What you have to do » What you return must match the listing below line for line, minus its pictures.

[Records for this exercise — start]

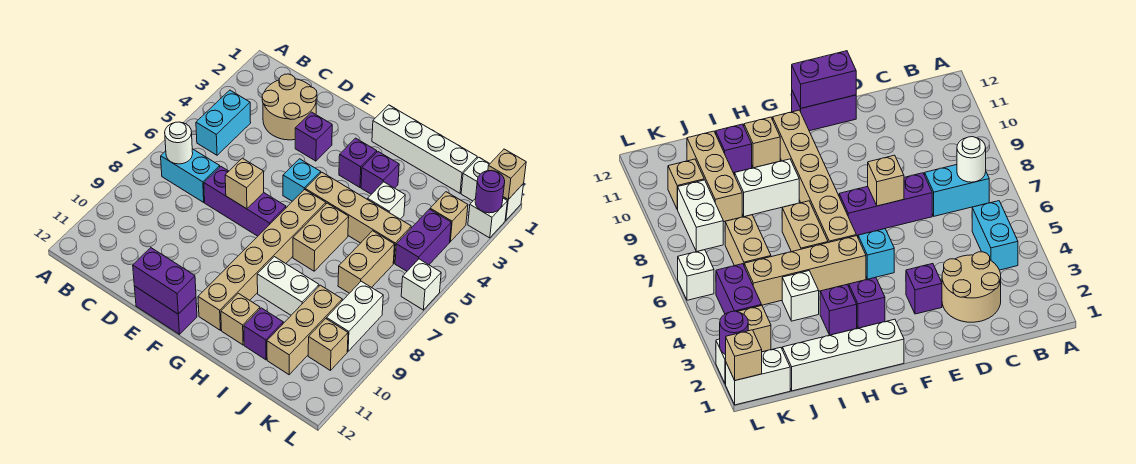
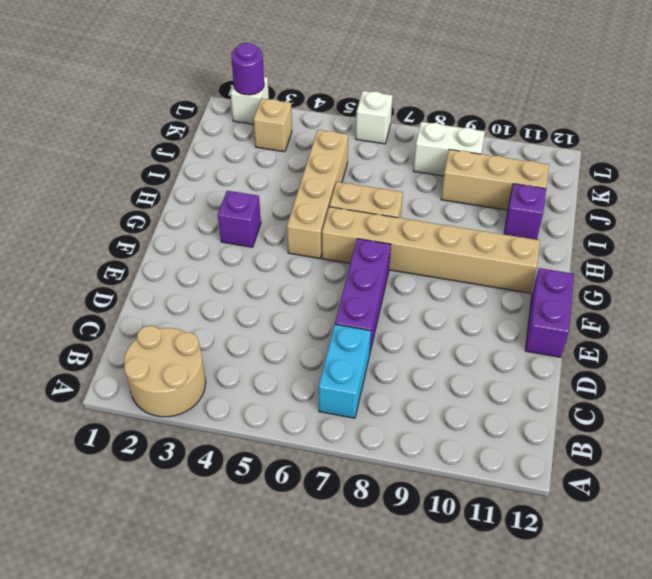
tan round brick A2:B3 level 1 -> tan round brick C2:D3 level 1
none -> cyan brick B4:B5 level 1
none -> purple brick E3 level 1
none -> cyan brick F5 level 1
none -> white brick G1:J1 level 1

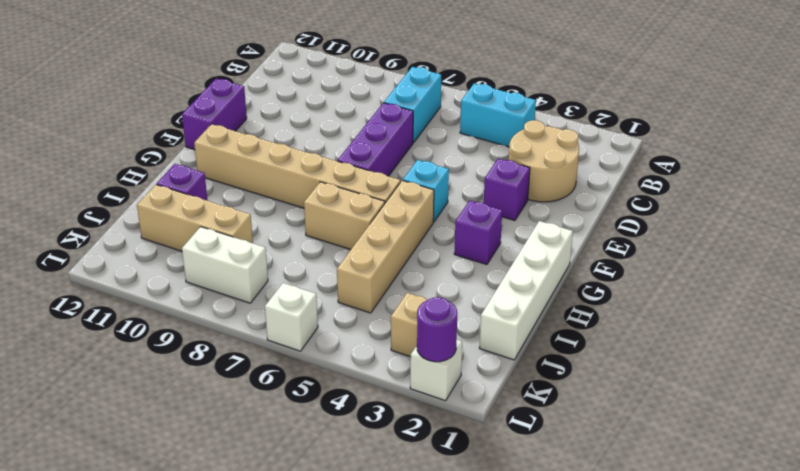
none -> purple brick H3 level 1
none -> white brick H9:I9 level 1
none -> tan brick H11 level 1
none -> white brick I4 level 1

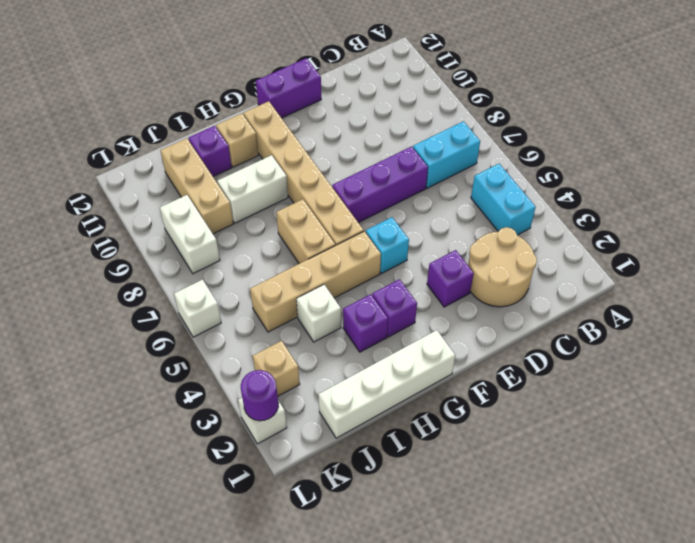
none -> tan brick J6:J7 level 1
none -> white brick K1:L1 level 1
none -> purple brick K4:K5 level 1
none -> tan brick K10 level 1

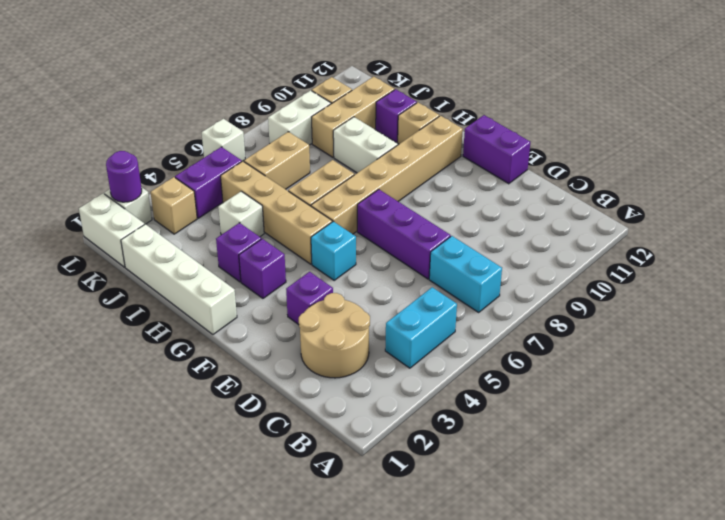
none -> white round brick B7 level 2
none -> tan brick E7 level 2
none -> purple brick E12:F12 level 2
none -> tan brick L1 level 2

[Records for this exercise — finish]

Final answer »
tan round brick A2:B3 level 1 -> tan round brick C2:D3 level 1
none -> cyan brick B4:B5 level 1
none -> purple brick E3 level 1
none -> cyan brick F5 level 1
none -> white brick G1:J1 level 1

none -> purple brick H3 level 1
none -> white brick H9:I9 level 1
none -> tan brick H11 level 1
none -> white brick I4 level 1

none -> tan brick J6:J7 level 1
none -> white brick K1:L1 level 1
none -> purple brick K4:K5 level 1
none -> tan brick K10 level 1

none -> white round brick B7 level 2
none -> tan brick E7 level 2
none -> purple brick E12:F12 level 2
none -> tan brick L1 level 2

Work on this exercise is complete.